··· DATASET EXTRACT ···
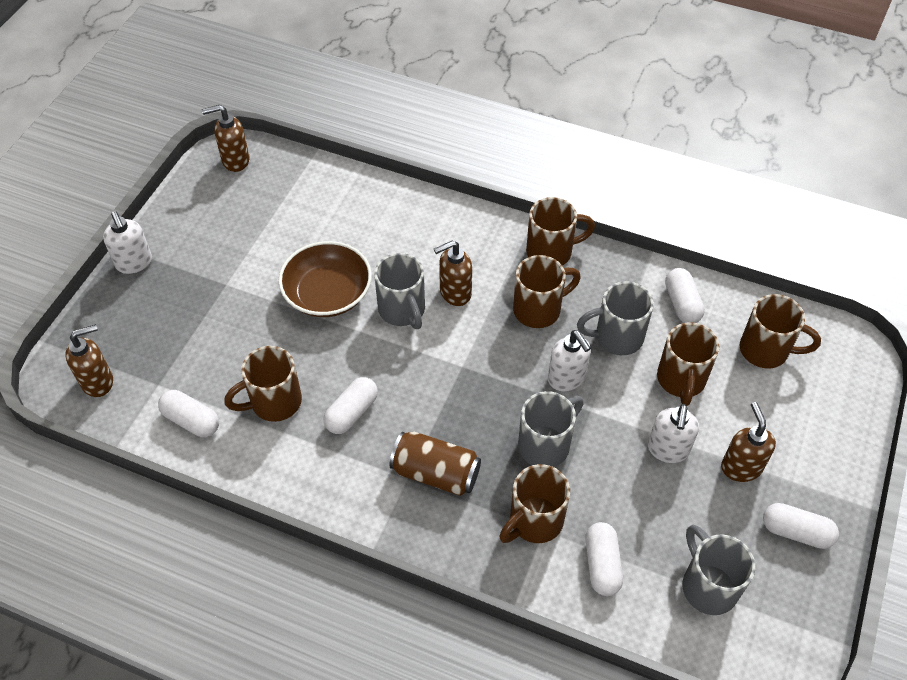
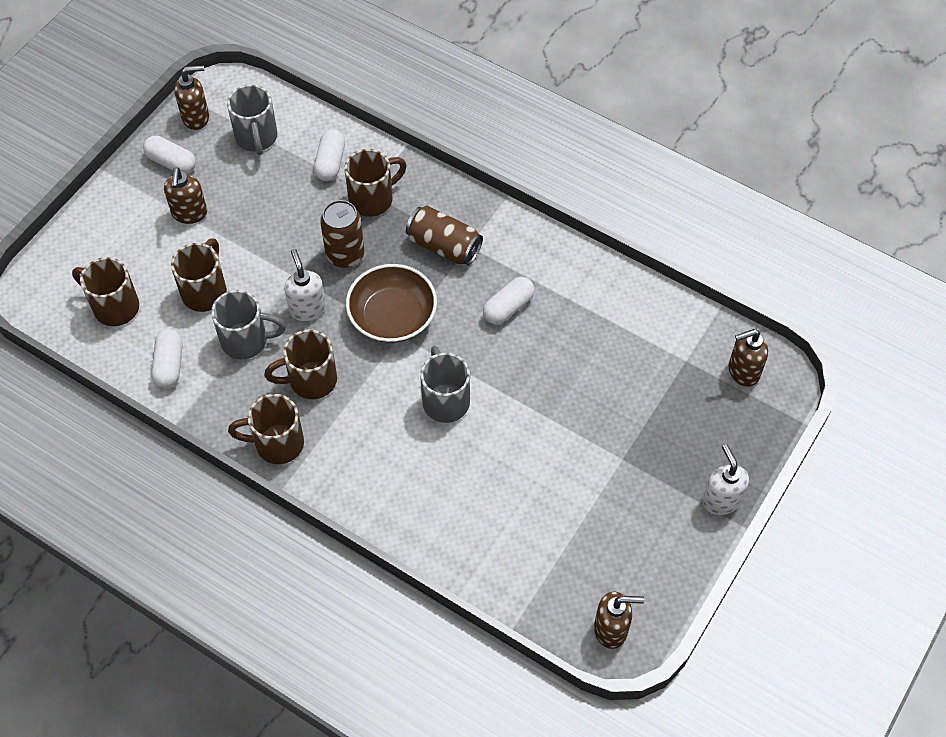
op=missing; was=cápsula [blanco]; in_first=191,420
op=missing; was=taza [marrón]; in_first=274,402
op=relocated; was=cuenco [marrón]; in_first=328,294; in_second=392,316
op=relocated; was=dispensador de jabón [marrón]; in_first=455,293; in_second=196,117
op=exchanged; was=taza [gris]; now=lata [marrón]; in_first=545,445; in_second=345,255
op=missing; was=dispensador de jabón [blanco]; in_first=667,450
···
EXERCISE BRIEF:
Look above for the line containing "op=missing; was=taza [marrón];". From there to the final line of the entries, repeat every line exactly.

WRITTEN REPLY:
op=missing; was=taza [marrón]; in_first=274,402
op=relocated; was=cuenco [marrón]; in_first=328,294; in_second=392,316
op=relocated; was=dispensador de jabón [marrón]; in_first=455,293; in_second=196,117
op=exchanged; was=taza [gris]; now=lata [marrón]; in_first=545,445; in_second=345,255
op=missing; was=dispensador de jabón [blanco]; in_first=667,450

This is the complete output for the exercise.